> **What is expected**: Your answer should be each line of the entries that contains the word "none", copied in full.

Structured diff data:
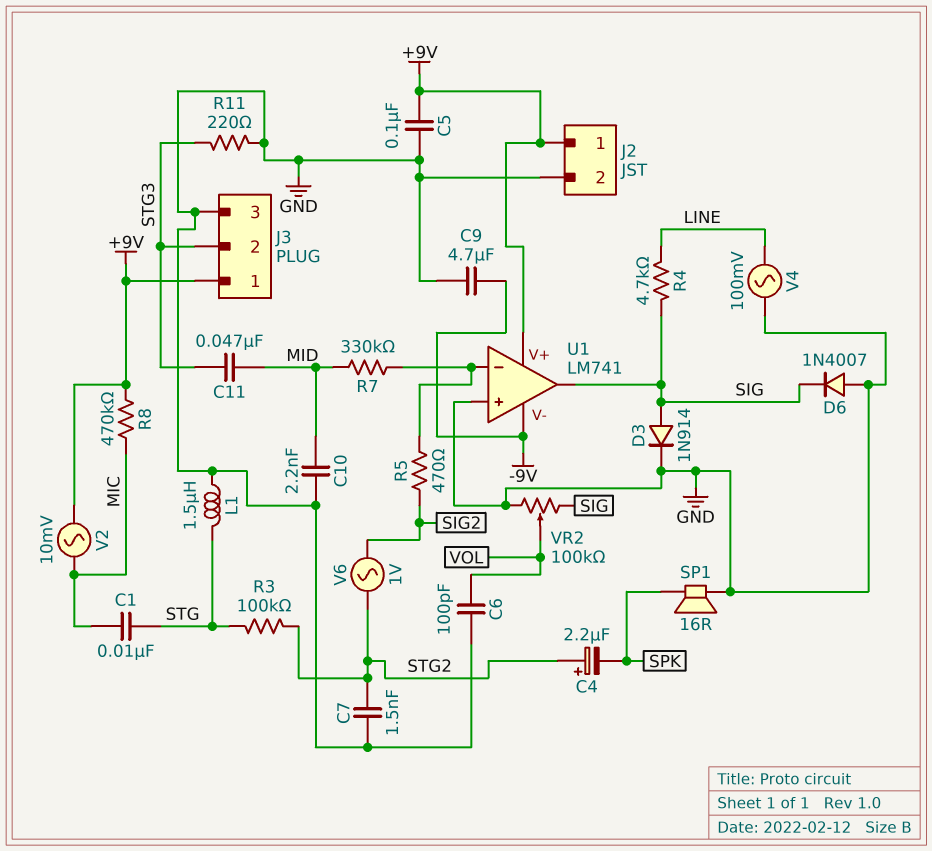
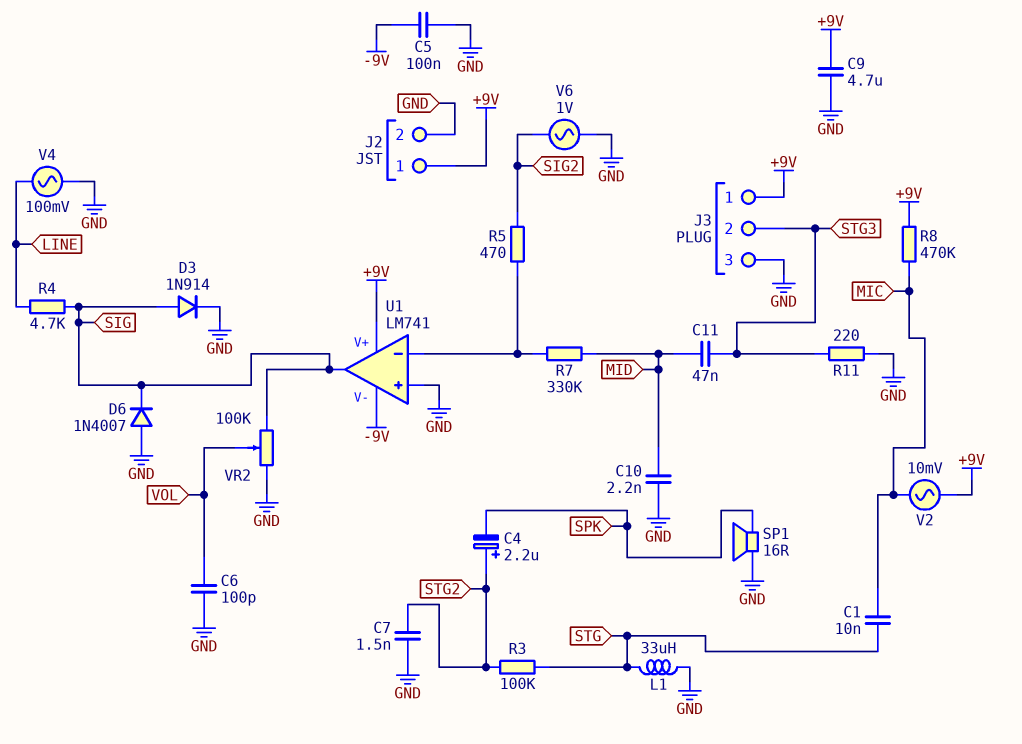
C5: 100nF (+9V, GND) -> 100nF (-9V, GND)
C9: 4.7uF (-9V, GND) -> 4.7uF (+9V, GND)
L1: 1.5uH (GND, STG) -> 33uH (GND, STG)
V6: AC 1V (SIG2, STG2) -> AC 1V (GND, SIG2)

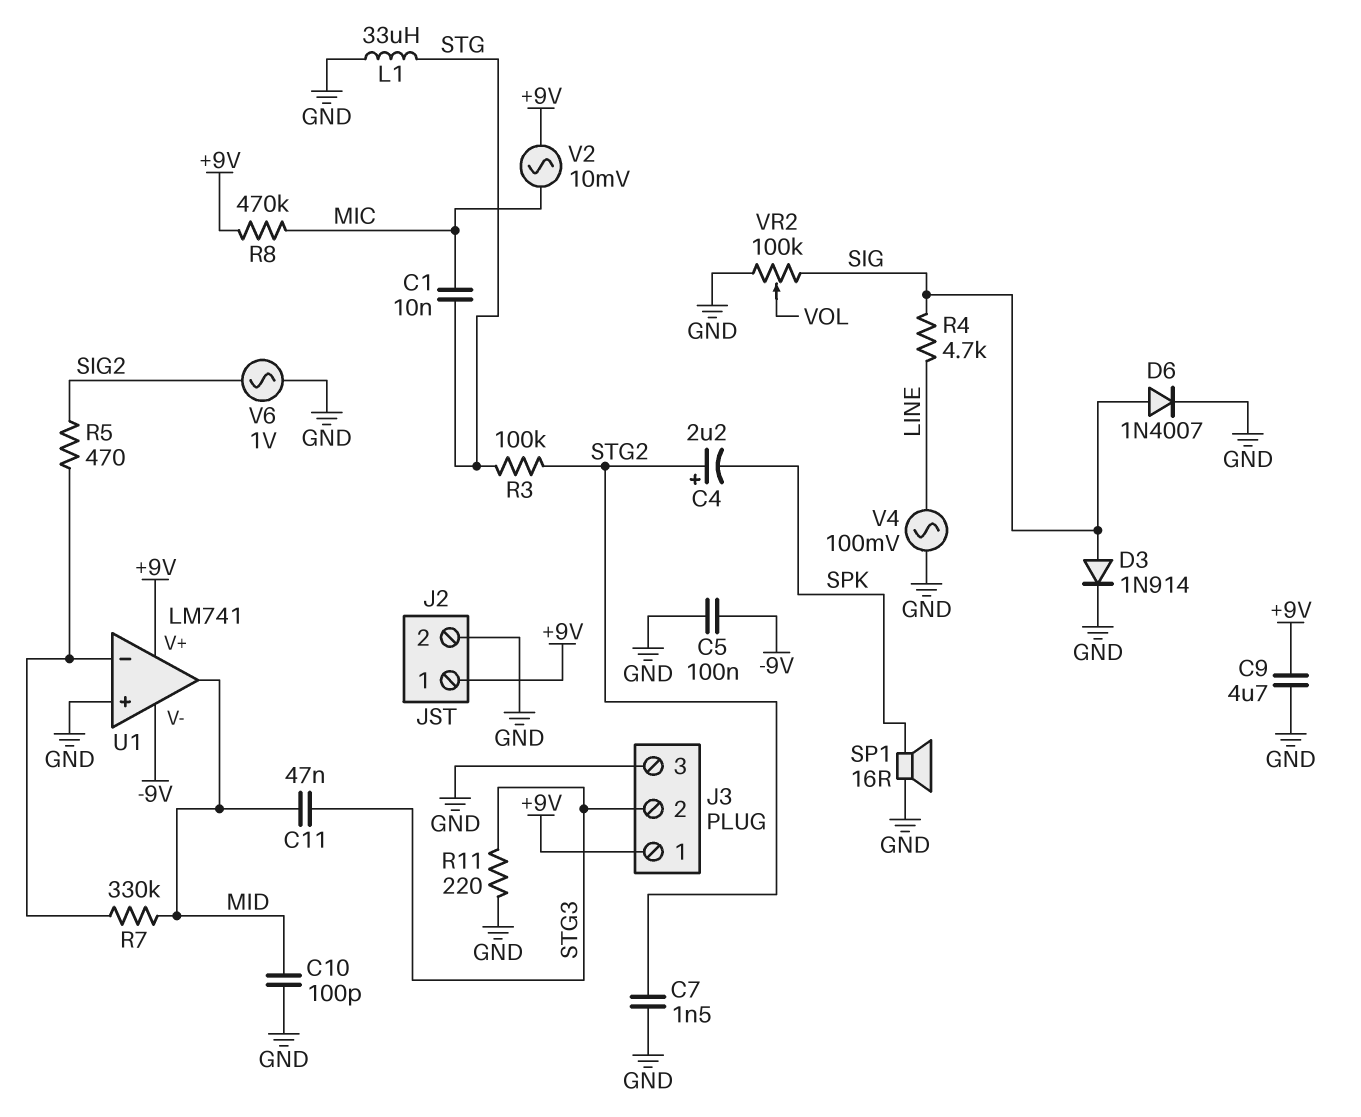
C6: 100pF (GND, VOL) -> none
C10: 2.2nF (GND, MID) -> 100pF (GND, MID)
D6: diode 1N4007 (A GND, K SIG) -> diode 1N4007 (A SIG, K GND)
U1 pin out: SIG -> MID

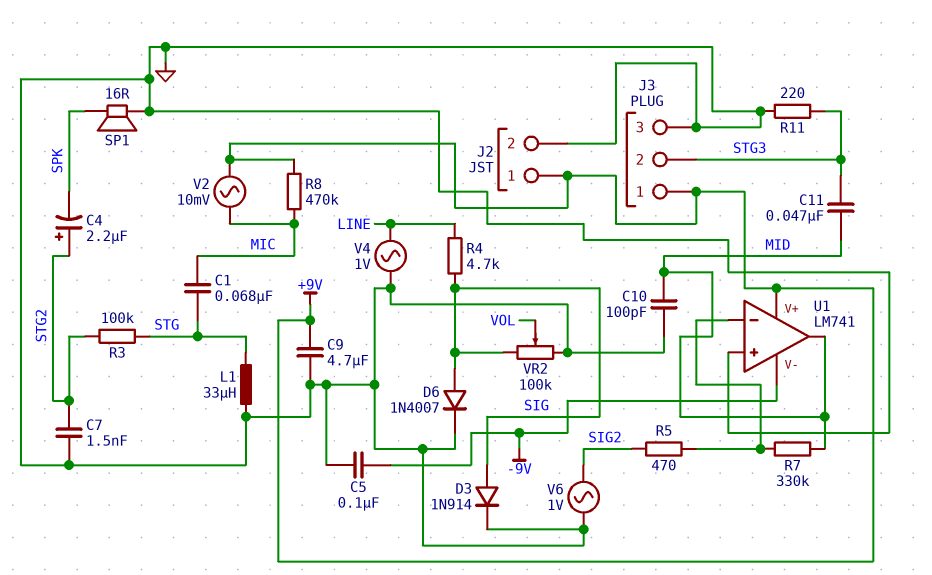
C1: 10nF (MIC, STG) -> 68nF (MIC, STG)
V4: AC 100mV (GND, LINE) -> AC 1V (GND, LINE)

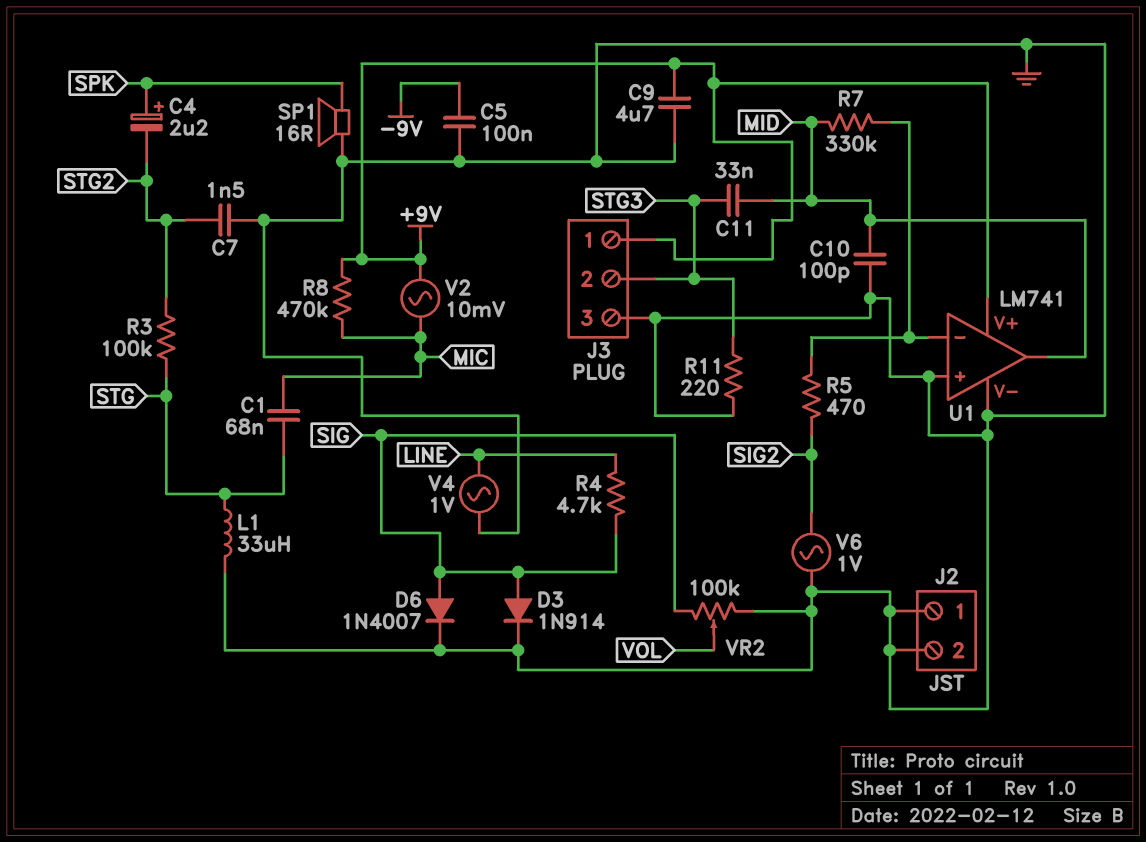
C4: 2.2uF (plus STG2, minus SPK) -> 2.2uF (plus SPK, minus STG2)
C11: 47nF (MID, STG3) -> 33nF (MID, STG3)
J2 pin 1: +9V -> GND
U1 pin V-: -9V -> GND

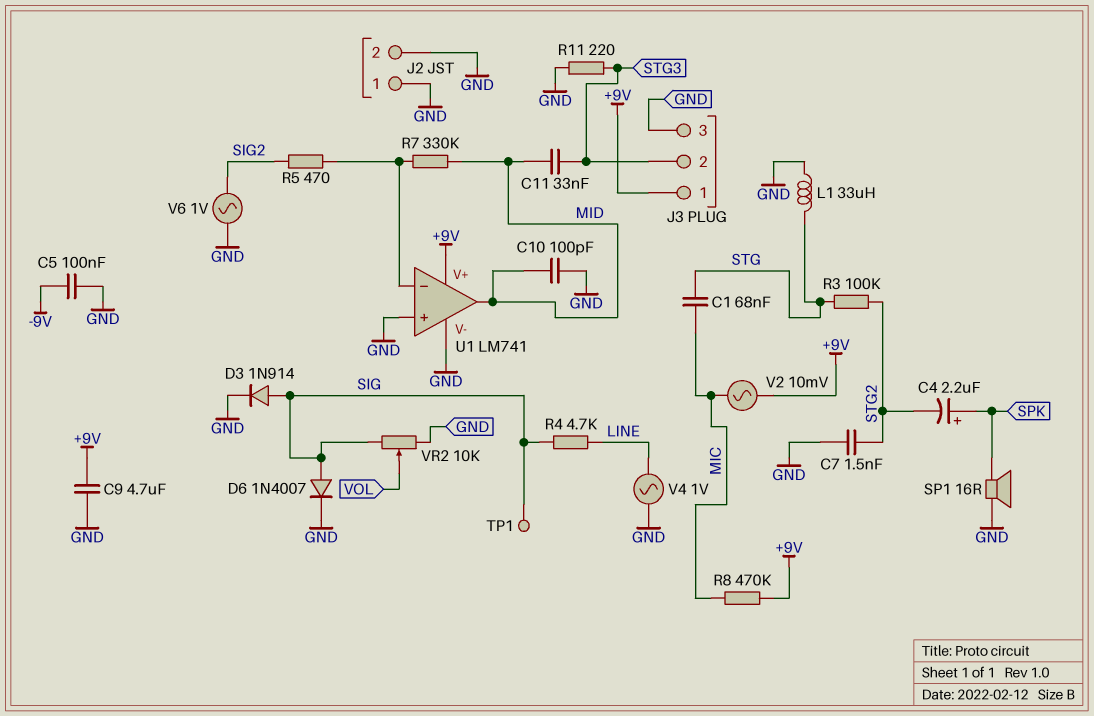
TP1: none -> test point (SIG)
VR2: 100k (GND, SIG, wiper VOL) -> 10k (GND, SIG, wiper VOL)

> **Response for this exercise**:
C6: 100pF (GND, VOL) -> none
TP1: none -> test point (SIG)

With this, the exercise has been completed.